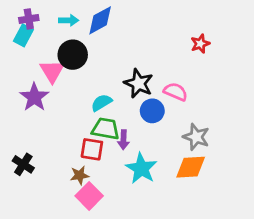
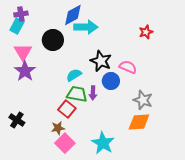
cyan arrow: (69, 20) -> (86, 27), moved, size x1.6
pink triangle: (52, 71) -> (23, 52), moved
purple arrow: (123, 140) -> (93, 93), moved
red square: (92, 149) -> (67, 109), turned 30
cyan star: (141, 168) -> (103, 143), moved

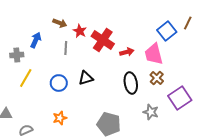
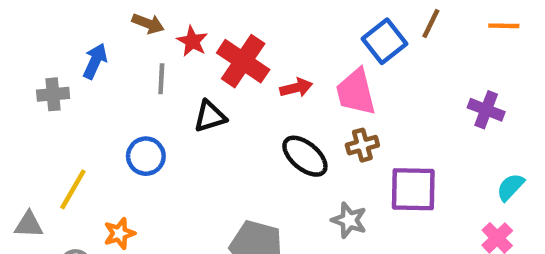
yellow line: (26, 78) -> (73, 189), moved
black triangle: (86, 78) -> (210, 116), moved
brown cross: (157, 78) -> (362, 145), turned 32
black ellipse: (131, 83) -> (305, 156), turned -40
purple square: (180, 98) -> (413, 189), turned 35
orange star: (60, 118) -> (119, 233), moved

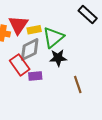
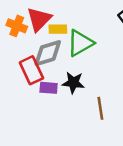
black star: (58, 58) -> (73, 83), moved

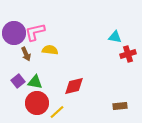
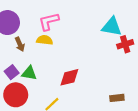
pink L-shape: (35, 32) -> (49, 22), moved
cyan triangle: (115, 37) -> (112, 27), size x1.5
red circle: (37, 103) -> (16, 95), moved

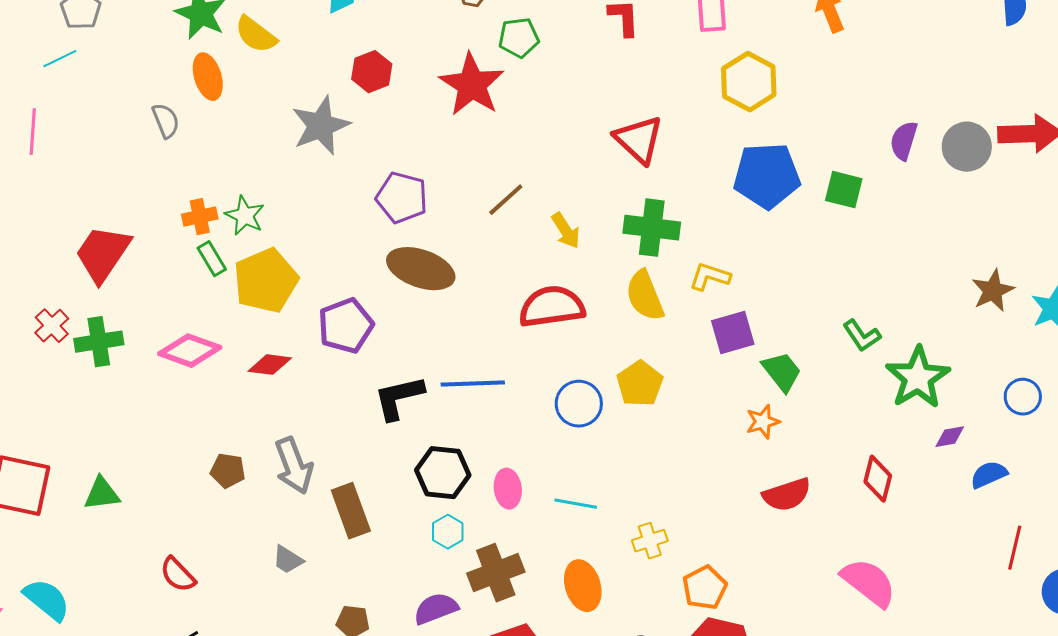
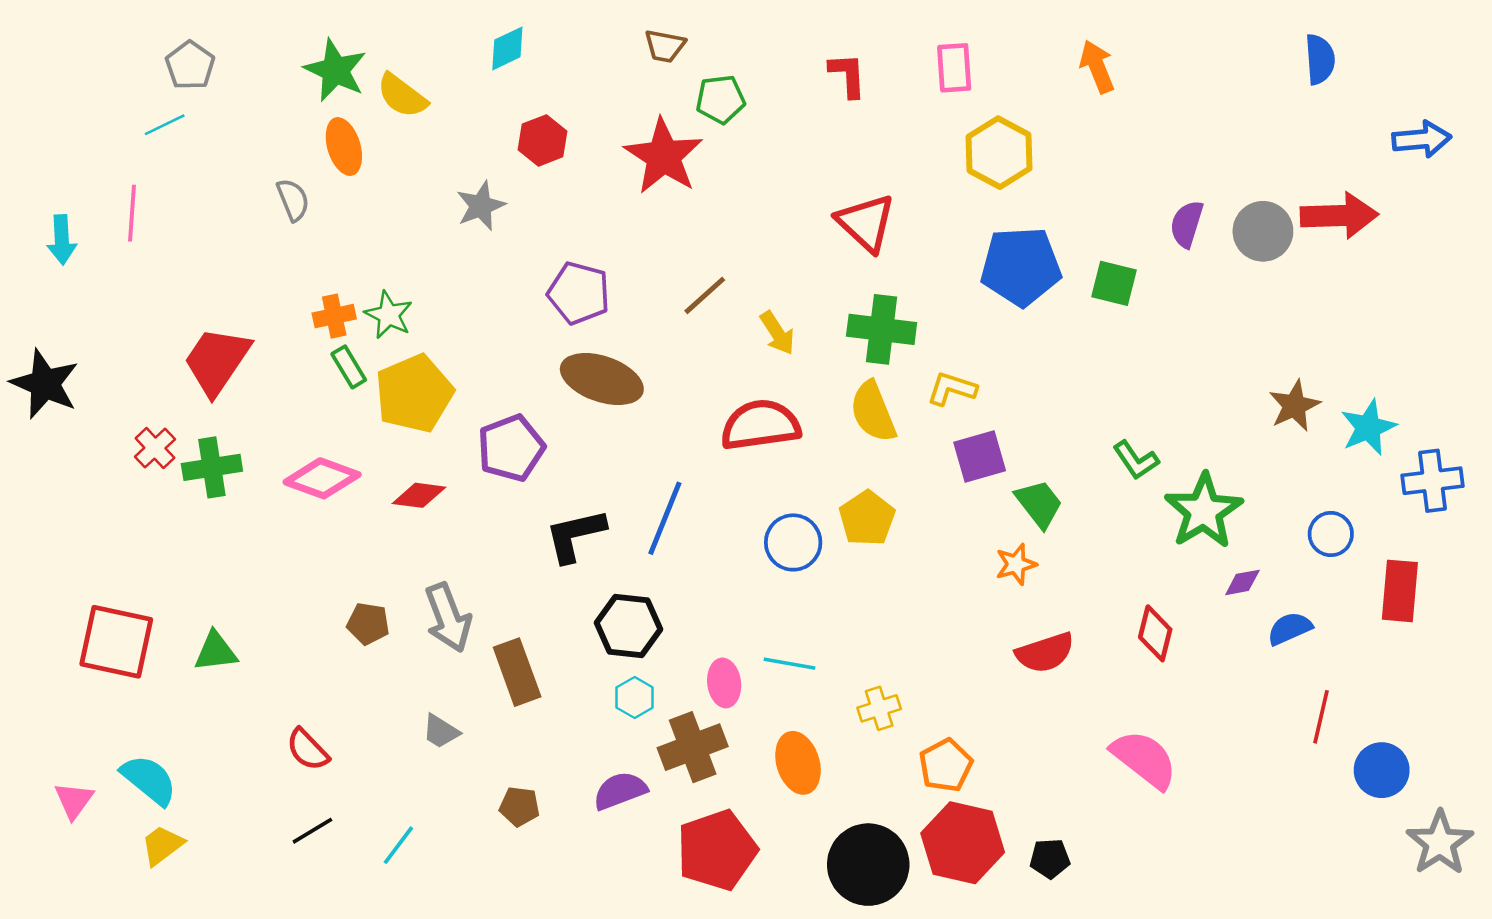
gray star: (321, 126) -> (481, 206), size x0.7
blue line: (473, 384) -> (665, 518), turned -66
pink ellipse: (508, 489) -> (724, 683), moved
········
» **TASK TO CARRY OUT**
Your reply should consist of the data, transcribed exactly, and should hold no pictures.

» **FINISHED EXERCISE**
cyan arrow: (69, 20) -> (86, 27), moved, size x1.6
pink triangle: (52, 71) -> (23, 52), moved
purple arrow: (123, 140) -> (93, 93), moved
red square: (92, 149) -> (67, 109), turned 30
cyan star: (141, 168) -> (103, 143), moved

yellow line: (26, 78) -> (73, 189), moved
black triangle: (86, 78) -> (210, 116), moved
brown cross: (157, 78) -> (362, 145), turned 32
black ellipse: (131, 83) -> (305, 156), turned -40
purple square: (180, 98) -> (413, 189), turned 35
orange star: (60, 118) -> (119, 233), moved

black star: (58, 58) -> (73, 83), moved

pink L-shape: (35, 32) -> (49, 22), moved
cyan triangle: (115, 37) -> (112, 27), size x1.5
red circle: (37, 103) -> (16, 95), moved

gray star: (321, 126) -> (481, 206), size x0.7
blue line: (473, 384) -> (665, 518), turned -66
pink ellipse: (508, 489) -> (724, 683), moved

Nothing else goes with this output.